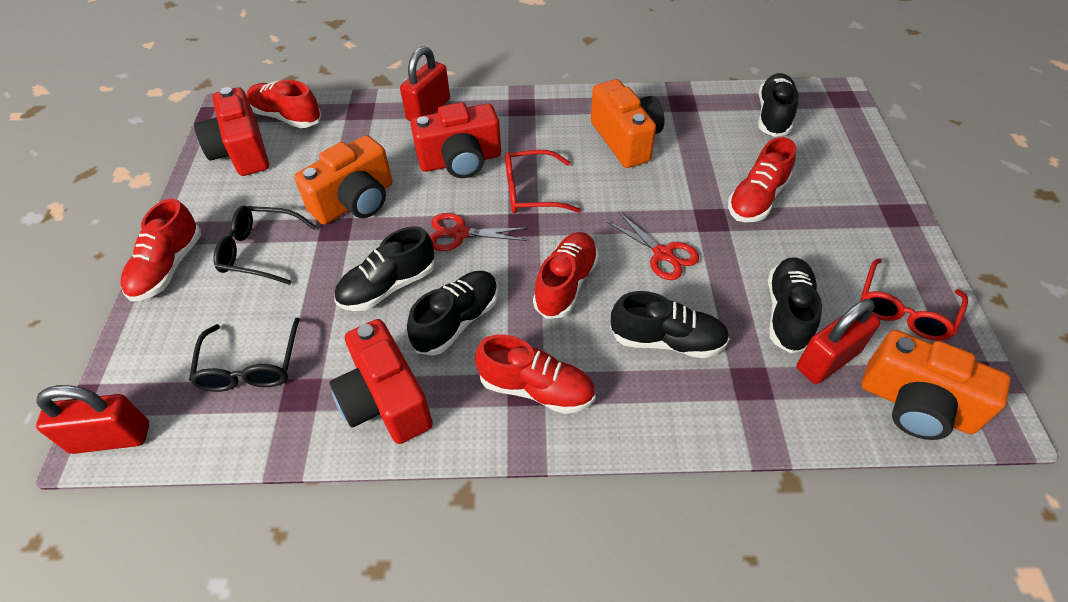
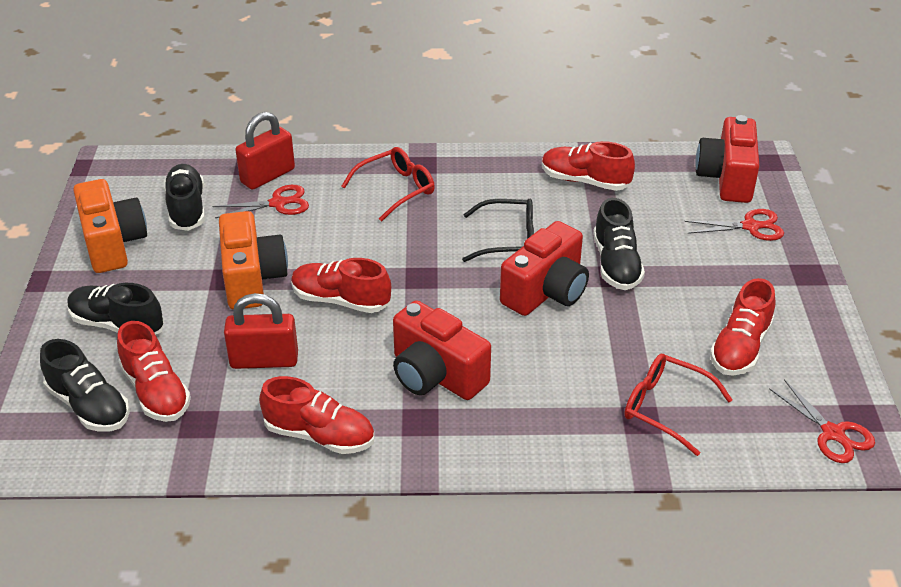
black glasses: 2 -> 1
black shoe: 5 -> 4
orange camera: 3 -> 2
red padlock: 3 -> 2
red scissors: 2 -> 3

▸ EXERCISE PROMPT:
Reproduce the material in its entirety and word for word, without the pictures.

▸ RESPONSE TO THE TASK:
black glasses: 2 -> 1
black shoe: 5 -> 4
orange camera: 3 -> 2
red padlock: 3 -> 2
red scissors: 2 -> 3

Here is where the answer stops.